*Task directions*. The entries that follow need to be printed exactly as they are, minus any pictures.

↓↓↓

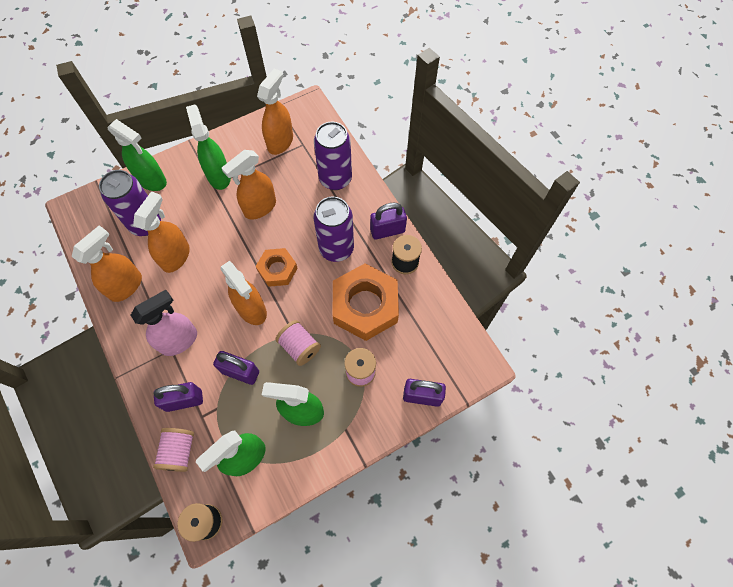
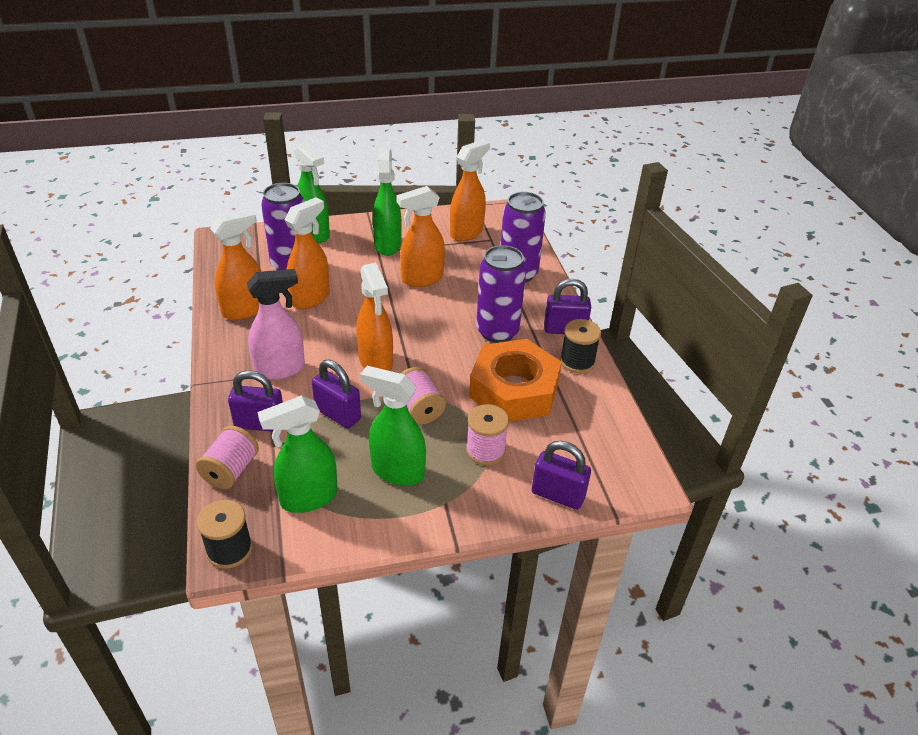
camera: 15 degrees right, 25 degrees down
orange nut [256,248,298,287] -> none

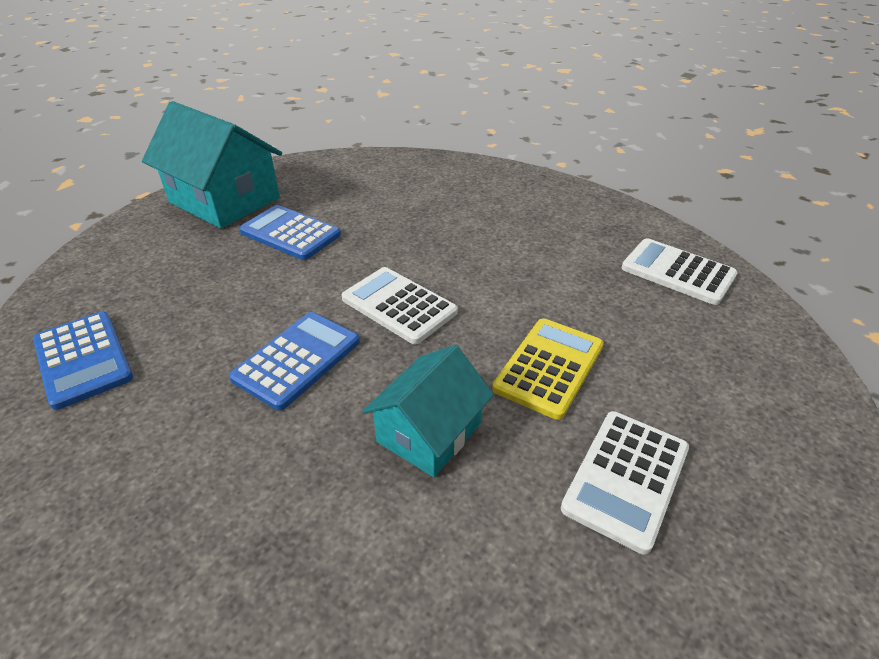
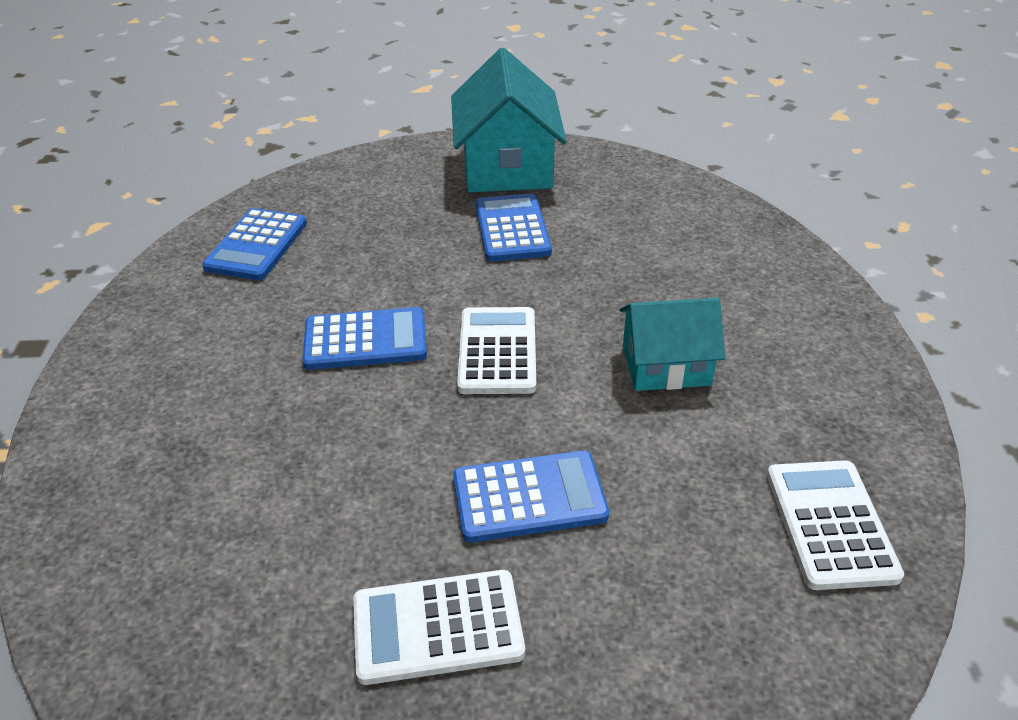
camera: 50 degrees right, 0 degrees up
turquoise house [362,345,494,477] -> turquoise house moved to [619,297,725,391]
yellow calculator [492,318,604,420] -> blue calculator [453,450,609,543]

↑↑↑

*Written solution*.
camera: 15 degrees right, 25 degrees down
orange nut [256,248,298,287] -> none

camera: 50 degrees right, 0 degrees up
turquoise house [362,345,494,477] -> turquoise house moved to [619,297,725,391]
yellow calculator [492,318,604,420] -> blue calculator [453,450,609,543]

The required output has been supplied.